*Supplied information:*
·····
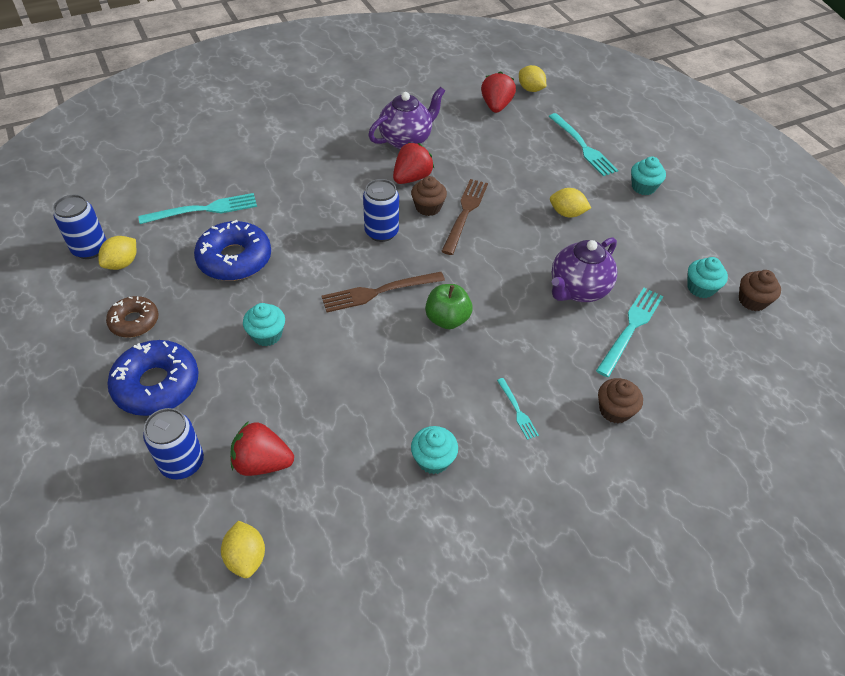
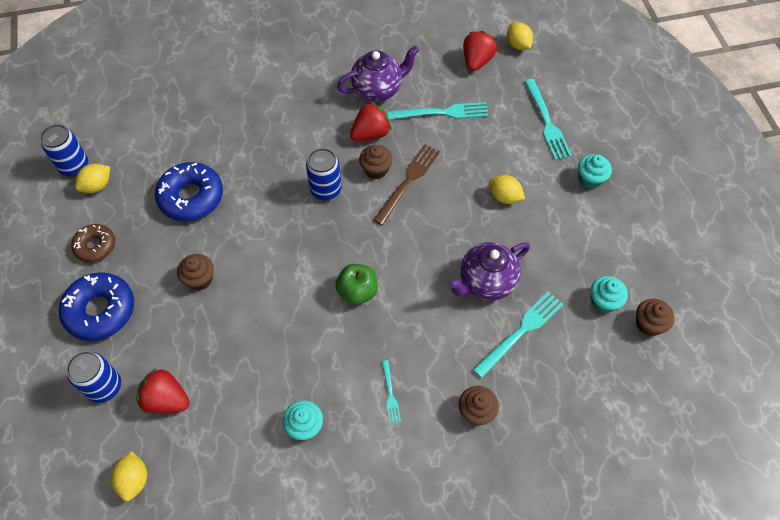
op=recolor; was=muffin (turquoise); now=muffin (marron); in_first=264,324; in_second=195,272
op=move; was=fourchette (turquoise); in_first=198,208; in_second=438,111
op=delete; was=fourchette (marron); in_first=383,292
·····
*Task instructions:*
In your copy of the listing, please omit the pictures and keep every word exact.

*Task output:*
op=recolor; was=muffin (turquoise); now=muffin (marron); in_first=264,324; in_second=195,272
op=move; was=fourchette (turquoise); in_first=198,208; in_second=438,111
op=delete; was=fourchette (marron); in_first=383,292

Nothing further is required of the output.